:: DATASET ::
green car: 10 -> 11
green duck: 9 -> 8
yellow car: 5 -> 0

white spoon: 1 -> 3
:::
:: DATASET ::
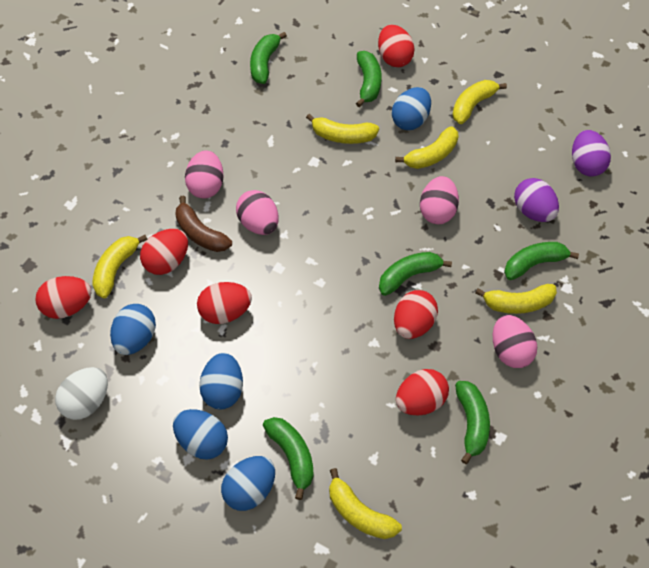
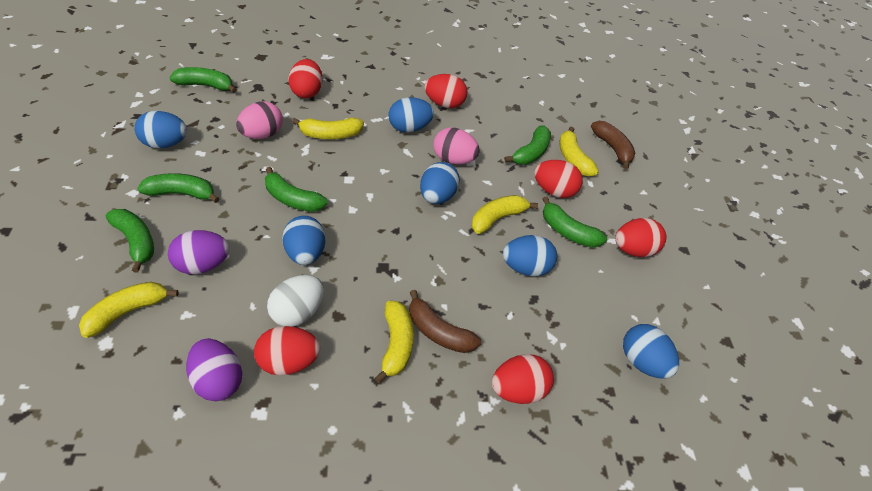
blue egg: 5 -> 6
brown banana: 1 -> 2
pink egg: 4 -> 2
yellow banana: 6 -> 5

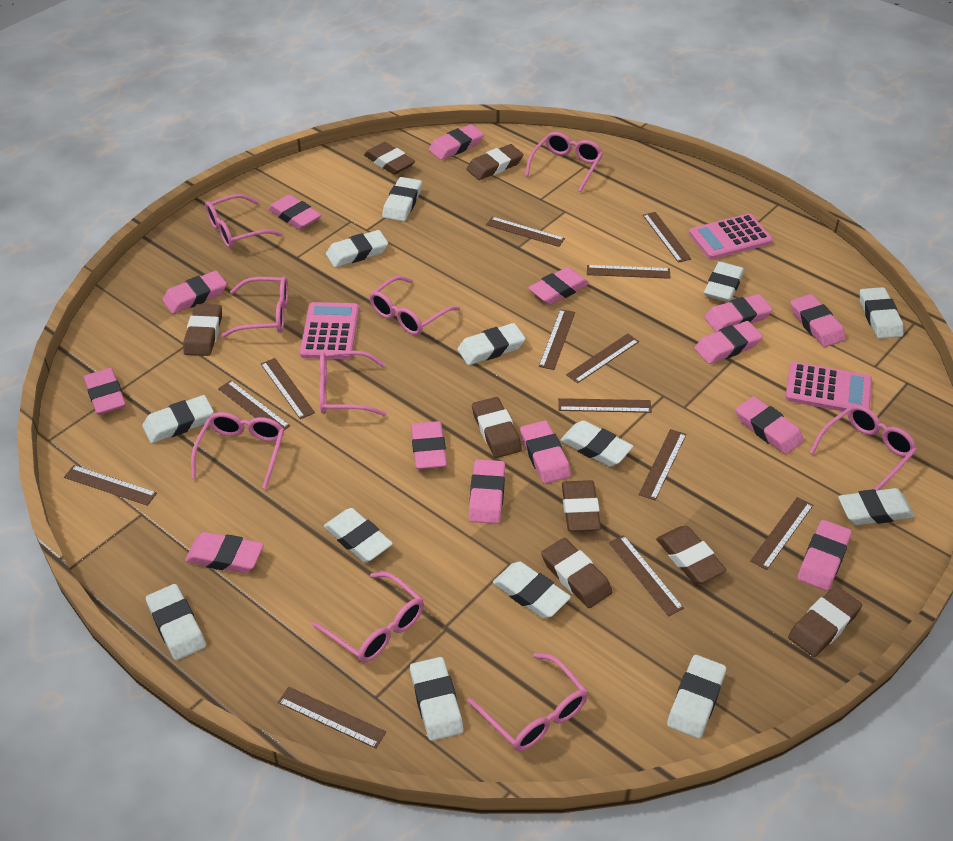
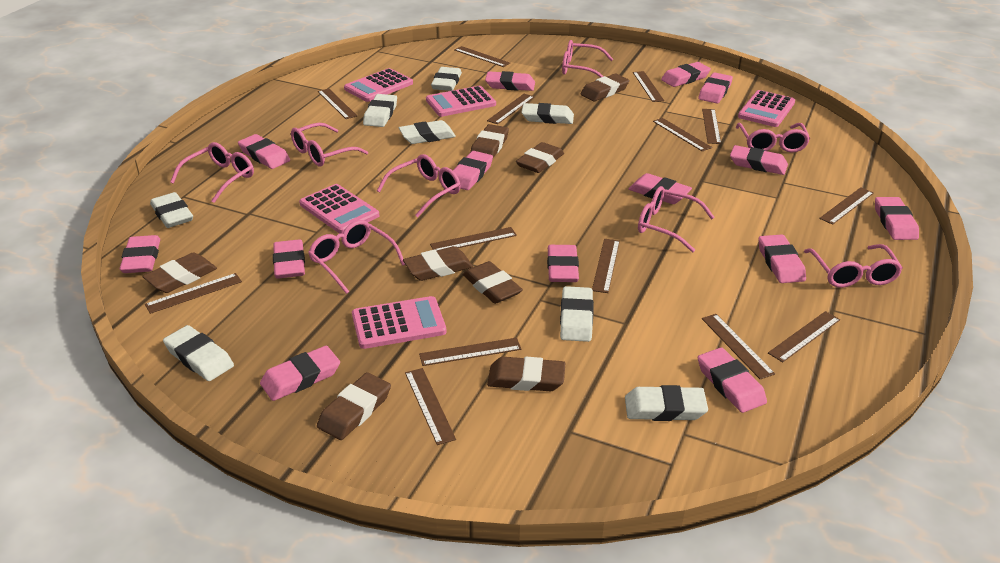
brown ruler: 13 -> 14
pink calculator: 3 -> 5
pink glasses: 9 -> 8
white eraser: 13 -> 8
:::
*WORK ORDER*.
Take from the material above every line that includes the word "pink".

*EXERCISE RESPONSE*.
pink egg: 4 -> 2
pink calculator: 3 -> 5
pink glasses: 9 -> 8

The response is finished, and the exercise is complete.